[Information given]
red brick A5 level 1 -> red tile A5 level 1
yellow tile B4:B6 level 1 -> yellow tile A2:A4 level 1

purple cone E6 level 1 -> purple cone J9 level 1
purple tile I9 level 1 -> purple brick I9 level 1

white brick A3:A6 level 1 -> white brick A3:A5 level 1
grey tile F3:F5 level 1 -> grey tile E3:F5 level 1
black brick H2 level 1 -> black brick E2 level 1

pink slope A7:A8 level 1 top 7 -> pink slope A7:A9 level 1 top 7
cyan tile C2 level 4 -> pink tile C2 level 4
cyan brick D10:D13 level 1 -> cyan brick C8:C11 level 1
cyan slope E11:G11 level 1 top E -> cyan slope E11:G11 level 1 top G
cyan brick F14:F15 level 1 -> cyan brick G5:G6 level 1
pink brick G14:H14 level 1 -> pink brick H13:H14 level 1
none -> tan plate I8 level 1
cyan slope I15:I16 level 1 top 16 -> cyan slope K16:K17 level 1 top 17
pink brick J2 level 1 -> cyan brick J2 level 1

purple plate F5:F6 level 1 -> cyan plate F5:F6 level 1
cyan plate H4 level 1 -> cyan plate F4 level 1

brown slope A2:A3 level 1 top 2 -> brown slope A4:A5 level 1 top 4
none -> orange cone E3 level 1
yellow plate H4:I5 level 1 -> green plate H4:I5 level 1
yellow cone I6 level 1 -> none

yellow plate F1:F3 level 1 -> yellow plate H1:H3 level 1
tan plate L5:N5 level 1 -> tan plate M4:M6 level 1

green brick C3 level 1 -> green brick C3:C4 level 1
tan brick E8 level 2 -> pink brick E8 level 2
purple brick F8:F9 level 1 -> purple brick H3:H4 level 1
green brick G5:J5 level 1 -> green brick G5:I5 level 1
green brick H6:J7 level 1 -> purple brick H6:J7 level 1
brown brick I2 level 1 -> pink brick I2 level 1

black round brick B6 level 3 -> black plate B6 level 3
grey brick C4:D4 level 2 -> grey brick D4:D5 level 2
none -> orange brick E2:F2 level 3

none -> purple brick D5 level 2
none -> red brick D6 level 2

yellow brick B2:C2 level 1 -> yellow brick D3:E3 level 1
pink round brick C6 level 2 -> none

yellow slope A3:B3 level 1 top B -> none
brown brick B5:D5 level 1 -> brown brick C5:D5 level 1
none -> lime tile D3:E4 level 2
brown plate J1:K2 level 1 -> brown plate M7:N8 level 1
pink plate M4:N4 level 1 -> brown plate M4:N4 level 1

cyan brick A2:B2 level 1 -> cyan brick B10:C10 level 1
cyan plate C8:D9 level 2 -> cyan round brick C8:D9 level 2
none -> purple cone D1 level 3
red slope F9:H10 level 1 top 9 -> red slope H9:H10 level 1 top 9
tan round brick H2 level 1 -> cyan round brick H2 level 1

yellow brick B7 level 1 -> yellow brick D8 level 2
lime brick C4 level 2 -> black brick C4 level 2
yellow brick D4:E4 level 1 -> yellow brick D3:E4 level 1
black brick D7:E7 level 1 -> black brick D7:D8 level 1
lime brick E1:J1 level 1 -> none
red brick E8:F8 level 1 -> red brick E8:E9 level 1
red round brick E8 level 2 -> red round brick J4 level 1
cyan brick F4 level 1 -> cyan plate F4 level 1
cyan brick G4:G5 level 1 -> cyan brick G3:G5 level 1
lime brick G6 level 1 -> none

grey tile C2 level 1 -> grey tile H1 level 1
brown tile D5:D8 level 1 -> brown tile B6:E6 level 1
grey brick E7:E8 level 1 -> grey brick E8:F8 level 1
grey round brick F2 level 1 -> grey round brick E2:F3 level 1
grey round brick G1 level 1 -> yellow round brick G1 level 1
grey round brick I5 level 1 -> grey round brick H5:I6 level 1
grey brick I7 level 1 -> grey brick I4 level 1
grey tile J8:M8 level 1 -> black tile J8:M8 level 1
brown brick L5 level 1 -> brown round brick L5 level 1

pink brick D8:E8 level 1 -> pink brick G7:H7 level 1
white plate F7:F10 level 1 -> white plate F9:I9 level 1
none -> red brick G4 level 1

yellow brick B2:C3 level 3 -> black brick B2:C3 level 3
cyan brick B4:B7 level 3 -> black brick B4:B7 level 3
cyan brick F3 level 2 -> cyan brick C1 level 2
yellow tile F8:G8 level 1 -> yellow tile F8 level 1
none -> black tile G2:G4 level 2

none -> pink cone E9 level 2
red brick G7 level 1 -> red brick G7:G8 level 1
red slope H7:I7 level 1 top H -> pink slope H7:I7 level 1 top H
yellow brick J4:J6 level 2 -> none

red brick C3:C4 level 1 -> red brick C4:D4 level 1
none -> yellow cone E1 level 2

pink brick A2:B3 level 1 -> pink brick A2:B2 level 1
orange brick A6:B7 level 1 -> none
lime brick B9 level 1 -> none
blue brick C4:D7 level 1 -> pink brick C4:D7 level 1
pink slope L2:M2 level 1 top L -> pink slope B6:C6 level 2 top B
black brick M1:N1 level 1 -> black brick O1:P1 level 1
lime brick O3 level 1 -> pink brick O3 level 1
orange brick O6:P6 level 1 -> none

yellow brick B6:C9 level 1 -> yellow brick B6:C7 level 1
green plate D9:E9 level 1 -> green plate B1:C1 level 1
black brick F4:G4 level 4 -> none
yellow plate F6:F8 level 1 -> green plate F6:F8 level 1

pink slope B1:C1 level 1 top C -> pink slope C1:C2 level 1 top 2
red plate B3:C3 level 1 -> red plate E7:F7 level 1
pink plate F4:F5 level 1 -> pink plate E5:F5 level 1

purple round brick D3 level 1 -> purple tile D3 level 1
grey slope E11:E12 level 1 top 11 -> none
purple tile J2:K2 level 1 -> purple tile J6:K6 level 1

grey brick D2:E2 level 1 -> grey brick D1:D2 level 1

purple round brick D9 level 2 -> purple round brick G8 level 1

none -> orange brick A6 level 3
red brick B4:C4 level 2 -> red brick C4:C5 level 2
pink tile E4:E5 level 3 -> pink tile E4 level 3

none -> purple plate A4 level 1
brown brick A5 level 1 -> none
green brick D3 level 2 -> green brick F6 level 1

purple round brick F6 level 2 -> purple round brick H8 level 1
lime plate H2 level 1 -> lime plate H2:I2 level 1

[What the task requires]
The records above must be retyped in full, exactly.

[Exercise solution]
red brick A5 level 1 -> red tile A5 level 1
yellow tile B4:B6 level 1 -> yellow tile A2:A4 level 1

purple cone E6 level 1 -> purple cone J9 level 1
purple tile I9 level 1 -> purple brick I9 level 1

white brick A3:A6 level 1 -> white brick A3:A5 level 1
grey tile F3:F5 level 1 -> grey tile E3:F5 level 1
black brick H2 level 1 -> black brick E2 level 1

pink slope A7:A8 level 1 top 7 -> pink slope A7:A9 level 1 top 7
cyan tile C2 level 4 -> pink tile C2 level 4
cyan brick D10:D13 level 1 -> cyan brick C8:C11 level 1
cyan slope E11:G11 level 1 top E -> cyan slope E11:G11 level 1 top G
cyan brick F14:F15 level 1 -> cyan brick G5:G6 level 1
pink brick G14:H14 level 1 -> pink brick H13:H14 level 1
none -> tan plate I8 level 1
cyan slope I15:I16 level 1 top 16 -> cyan slope K16:K17 level 1 top 17
pink brick J2 level 1 -> cyan brick J2 level 1

purple plate F5:F6 level 1 -> cyan plate F5:F6 level 1
cyan plate H4 level 1 -> cyan plate F4 level 1

brown slope A2:A3 level 1 top 2 -> brown slope A4:A5 level 1 top 4
none -> orange cone E3 level 1
yellow plate H4:I5 level 1 -> green plate H4:I5 level 1
yellow cone I6 level 1 -> none

yellow plate F1:F3 level 1 -> yellow plate H1:H3 level 1
tan plate L5:N5 level 1 -> tan plate M4:M6 level 1

green brick C3 level 1 -> green brick C3:C4 level 1
tan brick E8 level 2 -> pink brick E8 level 2
purple brick F8:F9 level 1 -> purple brick H3:H4 level 1
green brick G5:J5 level 1 -> green brick G5:I5 level 1
green brick H6:J7 level 1 -> purple brick H6:J7 level 1
brown brick I2 level 1 -> pink brick I2 level 1

black round brick B6 level 3 -> black plate B6 level 3
grey brick C4:D4 level 2 -> grey brick D4:D5 level 2
none -> orange brick E2:F2 level 3

none -> purple brick D5 level 2
none -> red brick D6 level 2

yellow brick B2:C2 level 1 -> yellow brick D3:E3 level 1
pink round brick C6 level 2 -> none

yellow slope A3:B3 level 1 top B -> none
brown brick B5:D5 level 1 -> brown brick C5:D5 level 1
none -> lime tile D3:E4 level 2
brown plate J1:K2 level 1 -> brown plate M7:N8 level 1
pink plate M4:N4 level 1 -> brown plate M4:N4 level 1

cyan brick A2:B2 level 1 -> cyan brick B10:C10 level 1
cyan plate C8:D9 level 2 -> cyan round brick C8:D9 level 2
none -> purple cone D1 level 3
red slope F9:H10 level 1 top 9 -> red slope H9:H10 level 1 top 9
tan round brick H2 level 1 -> cyan round brick H2 level 1

yellow brick B7 level 1 -> yellow brick D8 level 2
lime brick C4 level 2 -> black brick C4 level 2
yellow brick D4:E4 level 1 -> yellow brick D3:E4 level 1
black brick D7:E7 level 1 -> black brick D7:D8 level 1
lime brick E1:J1 level 1 -> none
red brick E8:F8 level 1 -> red brick E8:E9 level 1
red round brick E8 level 2 -> red round brick J4 level 1
cyan brick F4 level 1 -> cyan plate F4 level 1
cyan brick G4:G5 level 1 -> cyan brick G3:G5 level 1
lime brick G6 level 1 -> none

grey tile C2 level 1 -> grey tile H1 level 1
brown tile D5:D8 level 1 -> brown tile B6:E6 level 1
grey brick E7:E8 level 1 -> grey brick E8:F8 level 1
grey round brick F2 level 1 -> grey round brick E2:F3 level 1
grey round brick G1 level 1 -> yellow round brick G1 level 1
grey round brick I5 level 1 -> grey round brick H5:I6 level 1
grey brick I7 level 1 -> grey brick I4 level 1
grey tile J8:M8 level 1 -> black tile J8:M8 level 1
brown brick L5 level 1 -> brown round brick L5 level 1

pink brick D8:E8 level 1 -> pink brick G7:H7 level 1
white plate F7:F10 level 1 -> white plate F9:I9 level 1
none -> red brick G4 level 1

yellow brick B2:C3 level 3 -> black brick B2:C3 level 3
cyan brick B4:B7 level 3 -> black brick B4:B7 level 3
cyan brick F3 level 2 -> cyan brick C1 level 2
yellow tile F8:G8 level 1 -> yellow tile F8 level 1
none -> black tile G2:G4 level 2

none -> pink cone E9 level 2
red brick G7 level 1 -> red brick G7:G8 level 1
red slope H7:I7 level 1 top H -> pink slope H7:I7 level 1 top H
yellow brick J4:J6 level 2 -> none

red brick C3:C4 level 1 -> red brick C4:D4 level 1
none -> yellow cone E1 level 2

pink brick A2:B3 level 1 -> pink brick A2:B2 level 1
orange brick A6:B7 level 1 -> none
lime brick B9 level 1 -> none
blue brick C4:D7 level 1 -> pink brick C4:D7 level 1
pink slope L2:M2 level 1 top L -> pink slope B6:C6 level 2 top B
black brick M1:N1 level 1 -> black brick O1:P1 level 1
lime brick O3 level 1 -> pink brick O3 level 1
orange brick O6:P6 level 1 -> none

yellow brick B6:C9 level 1 -> yellow brick B6:C7 level 1
green plate D9:E9 level 1 -> green plate B1:C1 level 1
black brick F4:G4 level 4 -> none
yellow plate F6:F8 level 1 -> green plate F6:F8 level 1

pink slope B1:C1 level 1 top C -> pink slope C1:C2 level 1 top 2
red plate B3:C3 level 1 -> red plate E7:F7 level 1
pink plate F4:F5 level 1 -> pink plate E5:F5 level 1

purple round brick D3 level 1 -> purple tile D3 level 1
grey slope E11:E12 level 1 top 11 -> none
purple tile J2:K2 level 1 -> purple tile J6:K6 level 1

grey brick D2:E2 level 1 -> grey brick D1:D2 level 1

purple round brick D9 level 2 -> purple round brick G8 level 1

none -> orange brick A6 level 3
red brick B4:C4 level 2 -> red brick C4:C5 level 2
pink tile E4:E5 level 3 -> pink tile E4 level 3

none -> purple plate A4 level 1
brown brick A5 level 1 -> none
green brick D3 level 2 -> green brick F6 level 1

purple round brick F6 level 2 -> purple round brick H8 level 1
lime plate H2 level 1 -> lime plate H2:I2 level 1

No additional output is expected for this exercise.